> What this task involves
Every line of the listing below is to be duplicated exactly, with the pictures left out.

> Supplied information

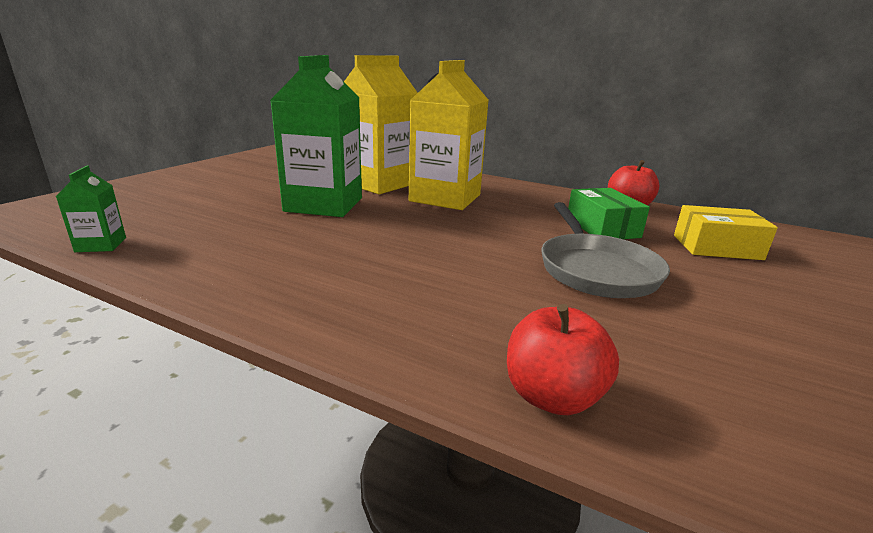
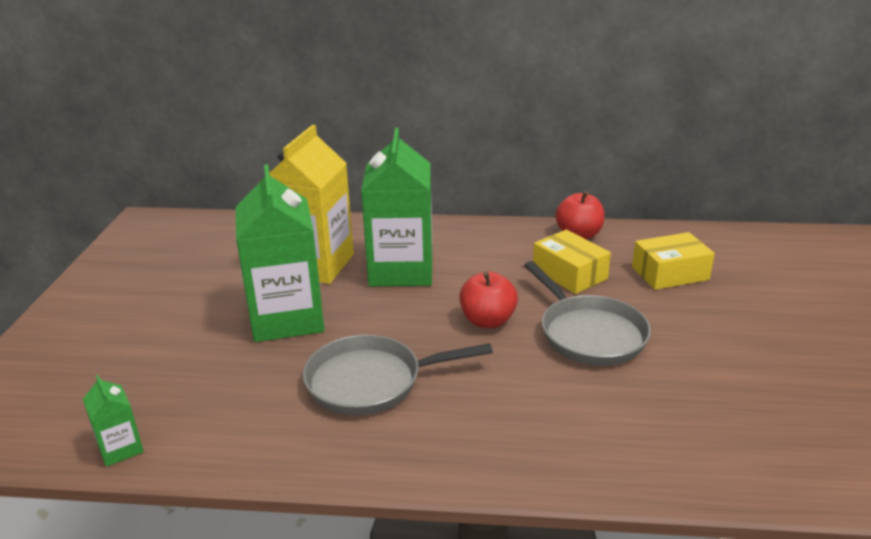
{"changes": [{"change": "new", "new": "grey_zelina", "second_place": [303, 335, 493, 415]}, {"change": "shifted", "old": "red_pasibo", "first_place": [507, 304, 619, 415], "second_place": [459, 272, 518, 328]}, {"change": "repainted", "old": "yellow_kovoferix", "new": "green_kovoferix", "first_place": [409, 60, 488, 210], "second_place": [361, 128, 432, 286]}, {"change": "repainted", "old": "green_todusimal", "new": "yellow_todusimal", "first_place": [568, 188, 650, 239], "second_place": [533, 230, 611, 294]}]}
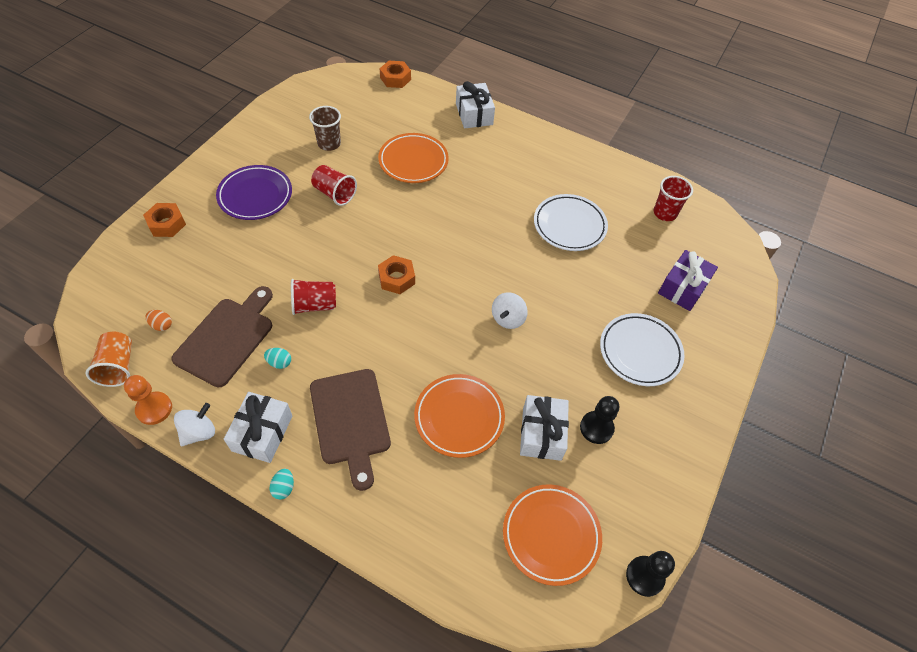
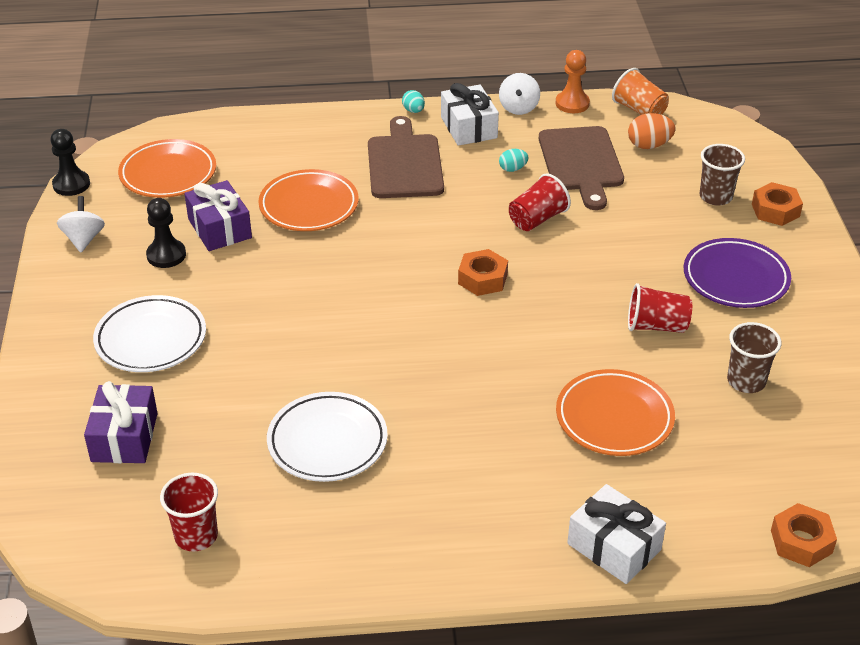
{"changes": [{"change": "new", "new": "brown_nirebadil", "second_place": [699, 144, 745, 206]}, {"change": "shifted", "old": "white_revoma", "first_place": [492, 292, 528, 329], "second_place": [57, 196, 105, 252]}, {"change": "repainted", "old": "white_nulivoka", "new": "purple_nulivoka", "first_place": [520, 395, 569, 461], "second_place": [184, 180, 252, 251]}, {"change": "rotated", "old": "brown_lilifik", "first_place": [310, 369, 391, 491], "second_place": [368, 116, 444, 198], "degrees": 45}, {"change": "scaled", "old": "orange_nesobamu", "first_place": [146, 310, 172, 331], "second_place": [628, 113, 676, 149], "factor": 1.6}]}
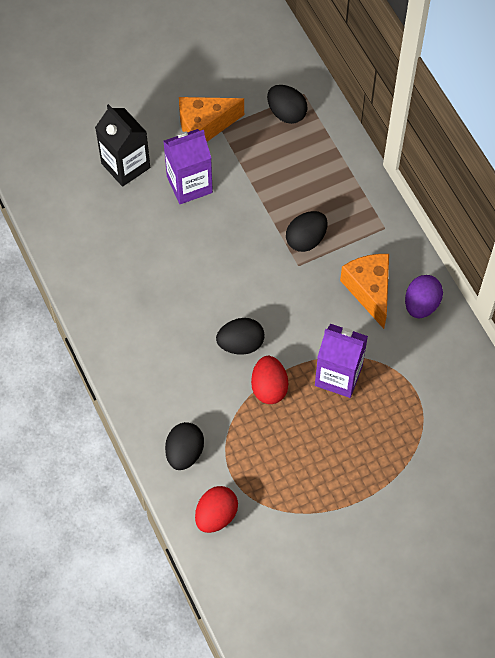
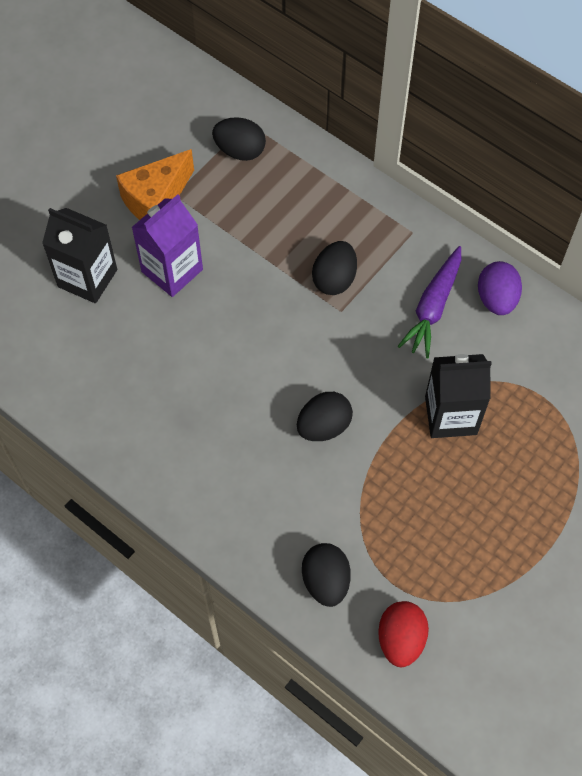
{"changes": [{"change": "gone", "old": "red_nesobamu", "first_place": [251, 356, 288, 404]}, {"change": "swapped", "old": "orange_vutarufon", "new": "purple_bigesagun", "first_place": [340, 254, 389, 329], "second_place": [398, 246, 461, 358]}, {"change": "repainted", "old": "purple_kovoferix", "new": "black_kovoferix", "first_place": [315, 324, 368, 398], "second_place": [425, 354, 492, 438]}]}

> Output for this exercise
{"changes": [{"change": "new", "new": "grey_zelina", "second_place": [303, 335, 493, 415]}, {"change": "shifted", "old": "red_pasibo", "first_place": [507, 304, 619, 415], "second_place": [459, 272, 518, 328]}, {"change": "repainted", "old": "yellow_kovoferix", "new": "green_kovoferix", "first_place": [409, 60, 488, 210], "second_place": [361, 128, 432, 286]}, {"change": "repainted", "old": "green_todusimal", "new": "yellow_todusimal", "first_place": [568, 188, 650, 239], "second_place": [533, 230, 611, 294]}]}
{"changes": [{"change": "new", "new": "brown_nirebadil", "second_place": [699, 144, 745, 206]}, {"change": "shifted", "old": "white_revoma", "first_place": [492, 292, 528, 329], "second_place": [57, 196, 105, 252]}, {"change": "repainted", "old": "white_nulivoka", "new": "purple_nulivoka", "first_place": [520, 395, 569, 461], "second_place": [184, 180, 252, 251]}, {"change": "rotated", "old": "brown_lilifik", "first_place": [310, 369, 391, 491], "second_place": [368, 116, 444, 198], "degrees": 45}, {"change": "scaled", "old": "orange_nesobamu", "first_place": [146, 310, 172, 331], "second_place": [628, 113, 676, 149], "factor": 1.6}]}
{"changes": [{"change": "gone", "old": "red_nesobamu", "first_place": [251, 356, 288, 404]}, {"change": "swapped", "old": "orange_vutarufon", "new": "purple_bigesagun", "first_place": [340, 254, 389, 329], "second_place": [398, 246, 461, 358]}, {"change": "repainted", "old": "purple_kovoferix", "new": "black_kovoferix", "first_place": [315, 324, 368, 398], "second_place": [425, 354, 492, 438]}]}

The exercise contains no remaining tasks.